**Task details:** Please reproduce the entries below exactly, starting at the first line and ending with the line that holds "degrees counterclockwise |".

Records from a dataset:
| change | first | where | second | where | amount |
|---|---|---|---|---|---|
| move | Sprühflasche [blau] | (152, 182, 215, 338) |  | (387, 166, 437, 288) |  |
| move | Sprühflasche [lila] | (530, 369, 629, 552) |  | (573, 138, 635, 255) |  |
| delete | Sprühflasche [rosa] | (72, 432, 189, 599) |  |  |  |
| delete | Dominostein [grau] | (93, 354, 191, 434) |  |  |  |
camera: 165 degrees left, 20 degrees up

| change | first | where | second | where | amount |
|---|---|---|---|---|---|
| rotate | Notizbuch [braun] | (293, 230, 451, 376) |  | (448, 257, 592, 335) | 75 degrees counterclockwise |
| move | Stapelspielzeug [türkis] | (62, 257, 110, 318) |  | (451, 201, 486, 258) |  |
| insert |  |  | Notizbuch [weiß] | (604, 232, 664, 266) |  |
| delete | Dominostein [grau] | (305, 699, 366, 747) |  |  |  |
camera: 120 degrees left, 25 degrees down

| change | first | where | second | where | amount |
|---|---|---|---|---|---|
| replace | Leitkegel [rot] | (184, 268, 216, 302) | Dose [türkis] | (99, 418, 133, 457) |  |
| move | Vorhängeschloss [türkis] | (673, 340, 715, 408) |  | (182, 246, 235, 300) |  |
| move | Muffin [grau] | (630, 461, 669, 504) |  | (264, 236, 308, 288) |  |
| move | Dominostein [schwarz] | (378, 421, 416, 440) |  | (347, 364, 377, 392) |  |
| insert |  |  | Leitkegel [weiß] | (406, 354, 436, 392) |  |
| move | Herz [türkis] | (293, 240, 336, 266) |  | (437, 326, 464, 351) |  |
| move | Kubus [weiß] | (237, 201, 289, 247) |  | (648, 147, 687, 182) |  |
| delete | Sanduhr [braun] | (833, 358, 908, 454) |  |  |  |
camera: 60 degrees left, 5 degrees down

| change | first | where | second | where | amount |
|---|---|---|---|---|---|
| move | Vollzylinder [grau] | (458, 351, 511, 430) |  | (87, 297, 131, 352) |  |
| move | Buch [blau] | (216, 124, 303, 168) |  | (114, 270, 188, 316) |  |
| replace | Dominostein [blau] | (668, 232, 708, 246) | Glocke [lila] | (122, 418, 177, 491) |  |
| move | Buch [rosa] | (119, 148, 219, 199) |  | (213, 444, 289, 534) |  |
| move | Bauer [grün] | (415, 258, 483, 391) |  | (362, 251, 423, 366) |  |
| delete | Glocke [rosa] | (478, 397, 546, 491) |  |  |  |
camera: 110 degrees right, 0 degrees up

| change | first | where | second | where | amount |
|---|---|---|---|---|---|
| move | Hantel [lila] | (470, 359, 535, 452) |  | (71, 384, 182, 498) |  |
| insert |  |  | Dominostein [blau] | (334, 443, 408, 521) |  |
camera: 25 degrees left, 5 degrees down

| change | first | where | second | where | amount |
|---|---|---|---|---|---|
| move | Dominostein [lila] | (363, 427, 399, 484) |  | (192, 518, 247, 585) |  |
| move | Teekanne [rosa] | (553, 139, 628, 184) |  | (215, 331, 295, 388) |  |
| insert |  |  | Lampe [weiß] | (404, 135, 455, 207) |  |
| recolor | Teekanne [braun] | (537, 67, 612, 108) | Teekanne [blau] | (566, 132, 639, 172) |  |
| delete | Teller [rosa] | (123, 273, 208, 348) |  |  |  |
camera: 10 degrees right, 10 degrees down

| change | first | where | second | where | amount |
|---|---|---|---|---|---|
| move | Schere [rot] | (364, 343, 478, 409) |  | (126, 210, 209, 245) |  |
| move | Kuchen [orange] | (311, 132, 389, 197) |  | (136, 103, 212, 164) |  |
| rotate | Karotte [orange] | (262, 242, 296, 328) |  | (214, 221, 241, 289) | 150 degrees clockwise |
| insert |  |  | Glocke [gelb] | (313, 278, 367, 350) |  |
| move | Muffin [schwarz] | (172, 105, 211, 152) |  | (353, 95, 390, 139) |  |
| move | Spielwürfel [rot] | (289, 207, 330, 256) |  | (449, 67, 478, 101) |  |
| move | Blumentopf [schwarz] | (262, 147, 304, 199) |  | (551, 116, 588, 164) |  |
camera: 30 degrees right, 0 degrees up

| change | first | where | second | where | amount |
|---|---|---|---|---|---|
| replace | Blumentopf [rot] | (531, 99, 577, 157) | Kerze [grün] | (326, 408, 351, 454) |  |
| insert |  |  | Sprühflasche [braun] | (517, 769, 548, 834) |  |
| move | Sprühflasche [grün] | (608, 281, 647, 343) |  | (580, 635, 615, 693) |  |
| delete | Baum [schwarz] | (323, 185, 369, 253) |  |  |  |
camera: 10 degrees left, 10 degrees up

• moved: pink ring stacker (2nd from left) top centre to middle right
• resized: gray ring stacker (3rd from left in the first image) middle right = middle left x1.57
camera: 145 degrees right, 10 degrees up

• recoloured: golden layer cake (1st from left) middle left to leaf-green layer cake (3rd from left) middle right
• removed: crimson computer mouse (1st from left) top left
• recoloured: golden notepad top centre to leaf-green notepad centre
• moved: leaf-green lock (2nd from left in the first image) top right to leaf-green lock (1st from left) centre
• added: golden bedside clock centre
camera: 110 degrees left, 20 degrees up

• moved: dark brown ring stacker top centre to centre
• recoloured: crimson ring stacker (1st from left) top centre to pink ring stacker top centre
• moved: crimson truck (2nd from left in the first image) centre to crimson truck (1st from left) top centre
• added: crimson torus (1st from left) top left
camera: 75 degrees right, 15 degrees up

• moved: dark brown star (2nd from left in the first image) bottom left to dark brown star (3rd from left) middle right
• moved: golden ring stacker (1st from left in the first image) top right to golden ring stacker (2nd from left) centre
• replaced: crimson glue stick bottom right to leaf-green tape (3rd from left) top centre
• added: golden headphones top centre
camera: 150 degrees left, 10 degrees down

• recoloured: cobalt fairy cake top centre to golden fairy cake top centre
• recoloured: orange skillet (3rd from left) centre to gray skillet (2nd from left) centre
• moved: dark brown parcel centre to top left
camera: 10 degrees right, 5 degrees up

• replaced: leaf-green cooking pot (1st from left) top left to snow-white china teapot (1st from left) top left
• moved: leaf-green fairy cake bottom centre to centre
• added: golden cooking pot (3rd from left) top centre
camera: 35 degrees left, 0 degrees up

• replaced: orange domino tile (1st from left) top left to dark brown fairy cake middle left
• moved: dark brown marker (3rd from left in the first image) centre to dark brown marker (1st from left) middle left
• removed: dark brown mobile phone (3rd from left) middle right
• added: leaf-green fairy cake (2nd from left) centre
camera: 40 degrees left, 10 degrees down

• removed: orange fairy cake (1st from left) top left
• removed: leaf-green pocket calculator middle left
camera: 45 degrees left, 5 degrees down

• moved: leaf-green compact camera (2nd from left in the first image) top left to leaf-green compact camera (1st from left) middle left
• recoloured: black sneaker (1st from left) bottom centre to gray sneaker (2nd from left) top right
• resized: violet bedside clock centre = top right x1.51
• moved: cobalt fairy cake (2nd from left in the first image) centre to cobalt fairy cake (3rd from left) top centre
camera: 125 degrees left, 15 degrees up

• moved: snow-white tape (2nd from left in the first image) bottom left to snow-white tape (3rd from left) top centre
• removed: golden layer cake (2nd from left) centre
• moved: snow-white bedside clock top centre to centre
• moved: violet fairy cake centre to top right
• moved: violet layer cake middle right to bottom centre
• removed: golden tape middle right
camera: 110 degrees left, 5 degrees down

**Answer space:**
| change | first | where | second | where | amount |
|---|---|---|---|---|---|
| move | Sprühflasche [blau] | (152, 182, 215, 338) |  | (387, 166, 437, 288) |  |
| move | Sprühflasche [lila] | (530, 369, 629, 552) |  | (573, 138, 635, 255) |  |
| delete | Sprühflasche [rosa] | (72, 432, 189, 599) |  |  |  |
| delete | Dominostein [grau] | (93, 354, 191, 434) |  |  |  |
camera: 165 degrees left, 20 degrees up

| change | first | where | second | where | amount |
|---|---|---|---|---|---|
| rotate | Notizbuch [braun] | (293, 230, 451, 376) |  | (448, 257, 592, 335) | 75 degrees counterclockwise |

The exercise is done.